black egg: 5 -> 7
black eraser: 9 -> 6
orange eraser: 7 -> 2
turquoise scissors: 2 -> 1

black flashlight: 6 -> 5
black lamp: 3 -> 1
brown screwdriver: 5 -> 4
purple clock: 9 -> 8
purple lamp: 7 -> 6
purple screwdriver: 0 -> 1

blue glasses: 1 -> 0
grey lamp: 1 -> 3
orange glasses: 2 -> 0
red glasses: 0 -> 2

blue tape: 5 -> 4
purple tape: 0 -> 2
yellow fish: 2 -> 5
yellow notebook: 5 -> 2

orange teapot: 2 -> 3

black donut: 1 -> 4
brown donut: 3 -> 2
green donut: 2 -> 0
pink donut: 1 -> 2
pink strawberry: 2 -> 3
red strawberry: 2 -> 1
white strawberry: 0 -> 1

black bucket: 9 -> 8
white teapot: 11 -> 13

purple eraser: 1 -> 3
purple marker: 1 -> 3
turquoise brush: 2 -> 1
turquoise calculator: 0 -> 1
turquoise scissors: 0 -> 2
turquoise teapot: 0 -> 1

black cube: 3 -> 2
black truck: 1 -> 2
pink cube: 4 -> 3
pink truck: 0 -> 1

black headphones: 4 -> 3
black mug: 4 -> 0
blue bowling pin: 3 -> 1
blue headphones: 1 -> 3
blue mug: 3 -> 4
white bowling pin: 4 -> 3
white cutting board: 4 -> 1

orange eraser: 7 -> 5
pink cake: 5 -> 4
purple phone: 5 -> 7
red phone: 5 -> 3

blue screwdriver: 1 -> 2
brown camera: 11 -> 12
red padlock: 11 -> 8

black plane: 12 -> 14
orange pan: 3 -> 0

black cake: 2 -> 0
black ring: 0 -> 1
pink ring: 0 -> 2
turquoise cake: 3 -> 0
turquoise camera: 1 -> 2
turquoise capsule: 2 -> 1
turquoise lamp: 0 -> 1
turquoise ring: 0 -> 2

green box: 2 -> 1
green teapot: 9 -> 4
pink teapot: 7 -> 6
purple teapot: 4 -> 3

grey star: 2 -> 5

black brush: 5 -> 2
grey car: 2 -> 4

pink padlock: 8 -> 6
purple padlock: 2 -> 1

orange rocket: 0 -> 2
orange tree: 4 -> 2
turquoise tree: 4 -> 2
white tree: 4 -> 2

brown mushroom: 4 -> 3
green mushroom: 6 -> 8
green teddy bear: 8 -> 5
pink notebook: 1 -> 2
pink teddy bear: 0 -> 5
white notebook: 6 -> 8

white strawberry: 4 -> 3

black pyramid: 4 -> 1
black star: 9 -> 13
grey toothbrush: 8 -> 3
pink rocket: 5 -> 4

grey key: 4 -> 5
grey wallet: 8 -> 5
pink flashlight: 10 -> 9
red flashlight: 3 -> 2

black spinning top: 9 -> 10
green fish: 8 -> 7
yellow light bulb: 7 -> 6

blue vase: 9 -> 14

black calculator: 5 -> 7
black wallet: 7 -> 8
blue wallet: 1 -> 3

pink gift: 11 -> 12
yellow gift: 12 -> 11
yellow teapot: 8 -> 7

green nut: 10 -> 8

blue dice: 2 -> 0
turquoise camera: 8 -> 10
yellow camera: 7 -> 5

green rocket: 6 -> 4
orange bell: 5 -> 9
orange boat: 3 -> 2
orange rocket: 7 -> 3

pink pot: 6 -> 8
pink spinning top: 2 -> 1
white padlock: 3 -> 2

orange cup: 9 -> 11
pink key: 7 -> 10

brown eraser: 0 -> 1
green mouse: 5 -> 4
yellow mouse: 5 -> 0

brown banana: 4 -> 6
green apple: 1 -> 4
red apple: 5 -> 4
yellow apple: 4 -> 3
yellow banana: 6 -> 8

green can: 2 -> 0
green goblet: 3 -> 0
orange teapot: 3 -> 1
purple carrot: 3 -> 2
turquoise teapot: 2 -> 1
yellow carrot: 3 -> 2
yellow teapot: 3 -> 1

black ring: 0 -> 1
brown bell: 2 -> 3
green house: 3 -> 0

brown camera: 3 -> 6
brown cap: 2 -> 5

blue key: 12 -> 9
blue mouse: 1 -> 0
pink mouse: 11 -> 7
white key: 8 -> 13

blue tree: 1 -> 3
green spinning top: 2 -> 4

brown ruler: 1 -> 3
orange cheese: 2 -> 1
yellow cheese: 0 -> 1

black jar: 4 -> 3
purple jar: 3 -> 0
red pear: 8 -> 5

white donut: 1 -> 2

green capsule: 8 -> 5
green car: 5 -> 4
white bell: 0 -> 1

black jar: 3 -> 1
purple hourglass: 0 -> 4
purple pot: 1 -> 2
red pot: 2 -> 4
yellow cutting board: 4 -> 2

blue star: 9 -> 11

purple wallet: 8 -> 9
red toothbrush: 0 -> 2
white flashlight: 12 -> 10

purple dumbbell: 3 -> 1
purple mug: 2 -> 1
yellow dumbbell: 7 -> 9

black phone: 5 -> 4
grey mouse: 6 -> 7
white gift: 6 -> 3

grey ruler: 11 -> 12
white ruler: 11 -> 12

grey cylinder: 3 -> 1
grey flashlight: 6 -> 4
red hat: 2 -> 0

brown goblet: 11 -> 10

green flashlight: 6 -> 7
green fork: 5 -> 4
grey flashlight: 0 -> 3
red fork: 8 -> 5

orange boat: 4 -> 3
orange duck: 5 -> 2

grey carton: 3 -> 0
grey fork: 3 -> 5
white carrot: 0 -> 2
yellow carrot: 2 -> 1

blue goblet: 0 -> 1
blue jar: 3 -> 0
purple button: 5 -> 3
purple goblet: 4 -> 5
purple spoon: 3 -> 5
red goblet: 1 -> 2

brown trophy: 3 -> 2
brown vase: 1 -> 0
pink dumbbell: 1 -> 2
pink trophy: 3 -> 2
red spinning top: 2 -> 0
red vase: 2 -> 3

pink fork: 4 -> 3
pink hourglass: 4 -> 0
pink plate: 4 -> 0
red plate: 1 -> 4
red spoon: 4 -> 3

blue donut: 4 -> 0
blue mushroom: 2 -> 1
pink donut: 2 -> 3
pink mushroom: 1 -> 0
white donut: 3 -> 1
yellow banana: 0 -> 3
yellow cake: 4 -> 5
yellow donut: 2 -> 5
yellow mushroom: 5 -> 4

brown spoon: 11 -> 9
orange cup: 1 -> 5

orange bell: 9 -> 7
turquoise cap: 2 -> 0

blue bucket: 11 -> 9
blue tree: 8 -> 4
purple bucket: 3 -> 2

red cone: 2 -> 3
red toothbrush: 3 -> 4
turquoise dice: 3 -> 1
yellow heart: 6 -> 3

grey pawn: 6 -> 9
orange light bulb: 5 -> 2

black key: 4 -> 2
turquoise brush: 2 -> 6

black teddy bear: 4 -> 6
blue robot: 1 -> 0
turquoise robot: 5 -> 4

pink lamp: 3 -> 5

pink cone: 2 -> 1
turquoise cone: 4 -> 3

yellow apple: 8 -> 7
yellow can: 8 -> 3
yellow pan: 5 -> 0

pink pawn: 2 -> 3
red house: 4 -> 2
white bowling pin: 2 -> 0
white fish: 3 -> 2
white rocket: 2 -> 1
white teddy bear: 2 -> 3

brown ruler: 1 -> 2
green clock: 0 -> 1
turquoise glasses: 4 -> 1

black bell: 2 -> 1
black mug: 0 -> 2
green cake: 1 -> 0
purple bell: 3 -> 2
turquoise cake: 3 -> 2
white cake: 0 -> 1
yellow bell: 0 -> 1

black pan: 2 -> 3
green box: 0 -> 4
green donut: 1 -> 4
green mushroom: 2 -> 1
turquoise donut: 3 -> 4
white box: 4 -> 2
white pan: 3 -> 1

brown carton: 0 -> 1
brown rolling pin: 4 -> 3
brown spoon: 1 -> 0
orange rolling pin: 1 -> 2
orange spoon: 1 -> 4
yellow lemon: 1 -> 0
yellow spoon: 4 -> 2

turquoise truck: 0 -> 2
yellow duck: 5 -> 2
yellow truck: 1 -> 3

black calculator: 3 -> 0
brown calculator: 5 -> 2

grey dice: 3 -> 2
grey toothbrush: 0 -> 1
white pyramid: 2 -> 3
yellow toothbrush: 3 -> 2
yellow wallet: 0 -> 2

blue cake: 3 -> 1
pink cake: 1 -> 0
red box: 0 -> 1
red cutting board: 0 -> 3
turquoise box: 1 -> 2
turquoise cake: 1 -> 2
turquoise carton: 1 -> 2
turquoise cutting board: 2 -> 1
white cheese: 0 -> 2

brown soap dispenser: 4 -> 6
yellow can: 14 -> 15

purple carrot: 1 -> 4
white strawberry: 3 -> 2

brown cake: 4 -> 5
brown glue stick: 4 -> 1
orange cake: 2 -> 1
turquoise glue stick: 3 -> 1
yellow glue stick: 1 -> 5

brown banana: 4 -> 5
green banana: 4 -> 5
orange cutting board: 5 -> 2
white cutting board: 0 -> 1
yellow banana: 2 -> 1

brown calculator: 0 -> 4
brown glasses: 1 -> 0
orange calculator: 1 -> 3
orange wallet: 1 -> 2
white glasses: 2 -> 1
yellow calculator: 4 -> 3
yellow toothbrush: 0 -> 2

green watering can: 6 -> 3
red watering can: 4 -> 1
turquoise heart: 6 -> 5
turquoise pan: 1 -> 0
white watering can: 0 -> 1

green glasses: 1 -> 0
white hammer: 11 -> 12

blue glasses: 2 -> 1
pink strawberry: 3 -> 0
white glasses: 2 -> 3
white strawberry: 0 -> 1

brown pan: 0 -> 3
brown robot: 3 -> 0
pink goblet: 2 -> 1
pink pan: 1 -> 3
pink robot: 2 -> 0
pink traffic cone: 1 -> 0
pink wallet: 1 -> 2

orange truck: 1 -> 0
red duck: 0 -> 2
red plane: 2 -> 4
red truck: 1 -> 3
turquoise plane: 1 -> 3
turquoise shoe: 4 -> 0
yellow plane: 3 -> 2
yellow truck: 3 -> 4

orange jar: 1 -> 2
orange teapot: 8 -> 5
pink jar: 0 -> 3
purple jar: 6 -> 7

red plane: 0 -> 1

◆ ◆ ◆ ◆

**TASK INSTRUCTIONS**
Where a line of the records has the string "bear", copy that line.

**COMPLETED EXERCISE**
green teddy bear: 8 -> 5
pink teddy bear: 0 -> 5
black teddy bear: 4 -> 6
white teddy bear: 2 -> 3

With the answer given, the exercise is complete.